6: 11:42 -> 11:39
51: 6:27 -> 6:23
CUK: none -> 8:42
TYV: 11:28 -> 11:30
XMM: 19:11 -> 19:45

---------------

Copy the five lines above without any change.

**Response:**
6: 11:42 -> 11:39
51: 6:27 -> 6:23
CUK: none -> 8:42
TYV: 11:28 -> 11:30
XMM: 19:11 -> 19:45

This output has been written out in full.